What you should do: Give back exactly the lines of the entries below from the line with "U206 pin G2: none -> AMP" to the line with "R3: 1.5k (GND, W2) -> 1.5k (+3V3, GND)", inclusive, and only those.

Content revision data
-.-.-
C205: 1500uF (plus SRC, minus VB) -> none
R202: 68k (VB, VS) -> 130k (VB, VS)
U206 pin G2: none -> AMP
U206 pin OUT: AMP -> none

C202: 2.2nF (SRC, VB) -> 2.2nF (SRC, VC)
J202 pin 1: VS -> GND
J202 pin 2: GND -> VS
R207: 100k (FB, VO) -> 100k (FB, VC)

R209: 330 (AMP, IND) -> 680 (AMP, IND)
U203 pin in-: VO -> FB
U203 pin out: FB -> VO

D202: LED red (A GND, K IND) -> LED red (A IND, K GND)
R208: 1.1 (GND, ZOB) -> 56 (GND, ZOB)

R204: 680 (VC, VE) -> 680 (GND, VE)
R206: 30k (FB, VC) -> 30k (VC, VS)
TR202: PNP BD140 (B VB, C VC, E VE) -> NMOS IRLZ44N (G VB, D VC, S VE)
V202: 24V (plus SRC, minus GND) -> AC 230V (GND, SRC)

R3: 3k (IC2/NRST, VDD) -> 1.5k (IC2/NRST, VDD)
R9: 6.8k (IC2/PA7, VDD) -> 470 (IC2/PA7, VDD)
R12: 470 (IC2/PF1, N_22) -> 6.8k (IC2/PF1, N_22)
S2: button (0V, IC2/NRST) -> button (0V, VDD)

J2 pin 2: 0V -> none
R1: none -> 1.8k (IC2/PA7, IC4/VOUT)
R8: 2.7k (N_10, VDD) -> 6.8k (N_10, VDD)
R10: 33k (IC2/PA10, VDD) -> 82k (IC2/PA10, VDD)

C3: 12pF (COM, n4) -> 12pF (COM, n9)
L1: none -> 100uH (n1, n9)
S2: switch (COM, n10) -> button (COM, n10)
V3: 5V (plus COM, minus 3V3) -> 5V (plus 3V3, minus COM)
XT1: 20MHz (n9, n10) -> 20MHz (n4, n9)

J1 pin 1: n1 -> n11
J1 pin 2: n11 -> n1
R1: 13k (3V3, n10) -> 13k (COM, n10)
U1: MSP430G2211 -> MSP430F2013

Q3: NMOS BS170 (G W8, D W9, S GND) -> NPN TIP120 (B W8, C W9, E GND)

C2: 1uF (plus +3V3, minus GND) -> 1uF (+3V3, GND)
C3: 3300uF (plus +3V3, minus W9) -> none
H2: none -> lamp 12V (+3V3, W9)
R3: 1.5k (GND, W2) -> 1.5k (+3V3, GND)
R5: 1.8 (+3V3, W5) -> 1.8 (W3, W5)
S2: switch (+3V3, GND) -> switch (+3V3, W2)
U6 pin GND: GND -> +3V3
-.-.-
Answer to the exercise:
U206 pin G2: none -> AMP
U206 pin OUT: AMP -> none

C202: 2.2nF (SRC, VB) -> 2.2nF (SRC, VC)
J202 pin 1: VS -> GND
J202 pin 2: GND -> VS
R207: 100k (FB, VO) -> 100k (FB, VC)

R209: 330 (AMP, IND) -> 680 (AMP, IND)
U203 pin in-: VO -> FB
U203 pin out: FB -> VO

D202: LED red (A GND, K IND) -> LED red (A IND, K GND)
R208: 1.1 (GND, ZOB) -> 56 (GND, ZOB)

R204: 680 (VC, VE) -> 680 (GND, VE)
R206: 30k (FB, VC) -> 30k (VC, VS)
TR202: PNP BD140 (B VB, C VC, E VE) -> NMOS IRLZ44N (G VB, D VC, S VE)
V202: 24V (plus SRC, minus GND) -> AC 230V (GND, SRC)

R3: 3k (IC2/NRST, VDD) -> 1.5k (IC2/NRST, VDD)
R9: 6.8k (IC2/PA7, VDD) -> 470 (IC2/PA7, VDD)
R12: 470 (IC2/PF1, N_22) -> 6.8k (IC2/PF1, N_22)
S2: button (0V, IC2/NRST) -> button (0V, VDD)

J2 pin 2: 0V -> none
R1: none -> 1.8k (IC2/PA7, IC4/VOUT)
R8: 2.7k (N_10, VDD) -> 6.8k (N_10, VDD)
R10: 33k (IC2/PA10, VDD) -> 82k (IC2/PA10, VDD)

C3: 12pF (COM, n4) -> 12pF (COM, n9)
L1: none -> 100uH (n1, n9)
S2: switch (COM, n10) -> button (COM, n10)
V3: 5V (plus COM, minus 3V3) -> 5V (plus 3V3, minus COM)
XT1: 20MHz (n9, n10) -> 20MHz (n4, n9)

J1 pin 1: n1 -> n11
J1 pin 2: n11 -> n1
R1: 13k (3V3, n10) -> 13k (COM, n10)
U1: MSP430G2211 -> MSP430F2013

Q3: NMOS BS170 (G W8, D W9, S GND) -> NPN TIP120 (B W8, C W9, E GND)

C2: 1uF (plus +3V3, minus GND) -> 1uF (+3V3, GND)
C3: 3300uF (plus +3V3, minus W9) -> none
H2: none -> lamp 12V (+3V3, W9)
R3: 1.5k (GND, W2) -> 1.5k (+3V3, GND)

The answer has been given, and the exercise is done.